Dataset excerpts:
▼
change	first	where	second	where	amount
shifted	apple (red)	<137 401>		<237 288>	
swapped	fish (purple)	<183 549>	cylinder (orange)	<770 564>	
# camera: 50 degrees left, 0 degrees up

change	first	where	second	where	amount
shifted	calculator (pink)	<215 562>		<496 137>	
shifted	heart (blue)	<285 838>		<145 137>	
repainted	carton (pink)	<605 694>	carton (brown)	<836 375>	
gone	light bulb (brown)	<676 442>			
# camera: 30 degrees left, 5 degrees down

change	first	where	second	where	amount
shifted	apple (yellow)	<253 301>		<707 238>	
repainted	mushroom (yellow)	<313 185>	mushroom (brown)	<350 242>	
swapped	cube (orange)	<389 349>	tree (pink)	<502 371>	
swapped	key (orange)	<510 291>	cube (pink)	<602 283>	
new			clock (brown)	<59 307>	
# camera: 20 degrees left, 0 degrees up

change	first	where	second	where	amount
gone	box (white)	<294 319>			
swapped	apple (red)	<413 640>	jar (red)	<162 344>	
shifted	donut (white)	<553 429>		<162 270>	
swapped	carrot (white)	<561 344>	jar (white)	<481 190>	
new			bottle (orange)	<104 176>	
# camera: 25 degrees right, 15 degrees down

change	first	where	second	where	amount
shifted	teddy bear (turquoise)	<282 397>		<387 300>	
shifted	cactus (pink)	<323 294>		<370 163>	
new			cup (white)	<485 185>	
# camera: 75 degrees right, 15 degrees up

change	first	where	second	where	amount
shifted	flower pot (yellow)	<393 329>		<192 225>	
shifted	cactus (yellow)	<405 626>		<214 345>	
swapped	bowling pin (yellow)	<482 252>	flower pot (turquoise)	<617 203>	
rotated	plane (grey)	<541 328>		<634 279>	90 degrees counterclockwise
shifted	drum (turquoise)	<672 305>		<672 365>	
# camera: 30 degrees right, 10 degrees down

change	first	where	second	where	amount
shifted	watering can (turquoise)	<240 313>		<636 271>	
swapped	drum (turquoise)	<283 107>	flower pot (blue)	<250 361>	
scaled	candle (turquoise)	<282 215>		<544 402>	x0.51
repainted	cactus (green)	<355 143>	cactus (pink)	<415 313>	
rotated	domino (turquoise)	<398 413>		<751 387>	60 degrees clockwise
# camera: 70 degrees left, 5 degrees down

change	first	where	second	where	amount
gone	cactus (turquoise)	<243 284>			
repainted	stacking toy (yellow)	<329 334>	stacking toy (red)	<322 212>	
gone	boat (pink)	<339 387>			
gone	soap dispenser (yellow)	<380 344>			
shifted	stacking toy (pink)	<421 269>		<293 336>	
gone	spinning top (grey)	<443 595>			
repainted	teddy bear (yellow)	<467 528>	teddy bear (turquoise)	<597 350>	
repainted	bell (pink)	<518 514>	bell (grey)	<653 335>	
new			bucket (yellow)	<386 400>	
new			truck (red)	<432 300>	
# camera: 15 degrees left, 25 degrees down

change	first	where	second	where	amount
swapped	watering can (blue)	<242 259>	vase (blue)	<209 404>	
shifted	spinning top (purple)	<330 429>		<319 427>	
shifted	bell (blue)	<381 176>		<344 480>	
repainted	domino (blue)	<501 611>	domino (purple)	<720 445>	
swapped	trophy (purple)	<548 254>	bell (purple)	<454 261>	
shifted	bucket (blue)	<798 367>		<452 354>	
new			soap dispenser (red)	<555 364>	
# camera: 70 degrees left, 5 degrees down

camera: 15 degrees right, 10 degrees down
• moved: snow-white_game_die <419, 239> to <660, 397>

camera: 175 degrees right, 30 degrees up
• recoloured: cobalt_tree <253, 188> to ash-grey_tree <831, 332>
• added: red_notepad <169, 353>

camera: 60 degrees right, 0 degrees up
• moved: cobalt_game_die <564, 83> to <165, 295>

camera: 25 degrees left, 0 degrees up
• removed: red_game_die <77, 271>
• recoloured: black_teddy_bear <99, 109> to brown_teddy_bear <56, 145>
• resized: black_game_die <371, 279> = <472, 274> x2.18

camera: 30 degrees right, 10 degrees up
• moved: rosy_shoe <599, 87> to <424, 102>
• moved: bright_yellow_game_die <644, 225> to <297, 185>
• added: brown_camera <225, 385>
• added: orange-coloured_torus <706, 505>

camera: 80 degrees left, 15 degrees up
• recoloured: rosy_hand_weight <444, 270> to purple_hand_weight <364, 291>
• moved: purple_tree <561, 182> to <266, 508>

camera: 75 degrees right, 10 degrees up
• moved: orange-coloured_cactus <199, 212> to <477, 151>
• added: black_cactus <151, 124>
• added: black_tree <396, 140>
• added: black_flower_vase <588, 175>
▲
- Task to complete:
Can you restate every record above word for word?

- Your solution:
change	first	where	second	where	amount
shifted	apple (red)	<137 401>		<237 288>	
swapped	fish (purple)	<183 549>	cylinder (orange)	<770 564>	
# camera: 50 degrees left, 0 degrees up

change	first	where	second	where	amount
shifted	calculator (pink)	<215 562>		<496 137>	
shifted	heart (blue)	<285 838>		<145 137>	
repainted	carton (pink)	<605 694>	carton (brown)	<836 375>	
gone	light bulb (brown)	<676 442>			
# camera: 30 degrees left, 5 degrees down

change	first	where	second	where	amount
shifted	apple (yellow)	<253 301>		<707 238>	
repainted	mushroom (yellow)	<313 185>	mushroom (brown)	<350 242>	
swapped	cube (orange)	<389 349>	tree (pink)	<502 371>	
swapped	key (orange)	<510 291>	cube (pink)	<602 283>	
new			clock (brown)	<59 307>	
# camera: 20 degrees left, 0 degrees up

change	first	where	second	where	amount
gone	box (white)	<294 319>			
swapped	apple (red)	<413 640>	jar (red)	<162 344>	
shifted	donut (white)	<553 429>		<162 270>	
swapped	carrot (white)	<561 344>	jar (white)	<481 190>	
new			bottle (orange)	<104 176>	
# camera: 25 degrees right, 15 degrees down

change	first	where	second	where	amount
shifted	teddy bear (turquoise)	<282 397>		<387 300>	
shifted	cactus (pink)	<323 294>		<370 163>	
new			cup (white)	<485 185>	
# camera: 75 degrees right, 15 degrees up

change	first	where	second	where	amount
shifted	flower pot (yellow)	<393 329>		<192 225>	
shifted	cactus (yellow)	<405 626>		<214 345>	
swapped	bowling pin (yellow)	<482 252>	flower pot (turquoise)	<617 203>	
rotated	plane (grey)	<541 328>		<634 279>	90 degrees counterclockwise
shifted	drum (turquoise)	<672 305>		<672 365>	
# camera: 30 degrees right, 10 degrees down

change	first	where	second	where	amount
shifted	watering can (turquoise)	<240 313>		<636 271>	
swapped	drum (turquoise)	<283 107>	flower pot (blue)	<250 361>	
scaled	candle (turquoise)	<282 215>		<544 402>	x0.51
repainted	cactus (green)	<355 143>	cactus (pink)	<415 313>	
rotated	domino (turquoise)	<398 413>		<751 387>	60 degrees clockwise
# camera: 70 degrees left, 5 degrees down

change	first	where	second	where	amount
gone	cactus (turquoise)	<243 284>			
repainted	stacking toy (yellow)	<329 334>	stacking toy (red)	<322 212>	
gone	boat (pink)	<339 387>			
gone	soap dispenser (yellow)	<380 344>			
shifted	stacking toy (pink)	<421 269>		<293 336>	
gone	spinning top (grey)	<443 595>			
repainted	teddy bear (yellow)	<467 528>	teddy bear (turquoise)	<597 350>	
repainted	bell (pink)	<518 514>	bell (grey)	<653 335>	
new			bucket (yellow)	<386 400>	
new			truck (red)	<432 300>	
# camera: 15 degrees left, 25 degrees down

change	first	where	second	where	amount
swapped	watering can (blue)	<242 259>	vase (blue)	<209 404>	
shifted	spinning top (purple)	<330 429>		<319 427>	
shifted	bell (blue)	<381 176>		<344 480>	
repainted	domino (blue)	<501 611>	domino (purple)	<720 445>	
swapped	trophy (purple)	<548 254>	bell (purple)	<454 261>	
shifted	bucket (blue)	<798 367>		<452 354>	
new			soap dispenser (red)	<555 364>	
# camera: 70 degrees left, 5 degrees down

camera: 15 degrees right, 10 degrees down
• moved: snow-white_game_die <419, 239> to <660, 397>

camera: 175 degrees right, 30 degrees up
• recoloured: cobalt_tree <253, 188> to ash-grey_tree <831, 332>
• added: red_notepad <169, 353>

camera: 60 degrees right, 0 degrees up
• moved: cobalt_game_die <564, 83> to <165, 295>

camera: 25 degrees left, 0 degrees up
• removed: red_game_die <77, 271>
• recoloured: black_teddy_bear <99, 109> to brown_teddy_bear <56, 145>
• resized: black_game_die <371, 279> = <472, 274> x2.18

camera: 30 degrees right, 10 degrees up
• moved: rosy_shoe <599, 87> to <424, 102>
• moved: bright_yellow_game_die <644, 225> to <297, 185>
• added: brown_camera <225, 385>
• added: orange-coloured_torus <706, 505>

camera: 80 degrees left, 15 degrees up
• recoloured: rosy_hand_weight <444, 270> to purple_hand_weight <364, 291>
• moved: purple_tree <561, 182> to <266, 508>

camera: 75 degrees right, 10 degrees up
• moved: orange-coloured_cactus <199, 212> to <477, 151>
• added: black_cactus <151, 124>
• added: black_tree <396, 140>
• added: black_flower_vase <588, 175>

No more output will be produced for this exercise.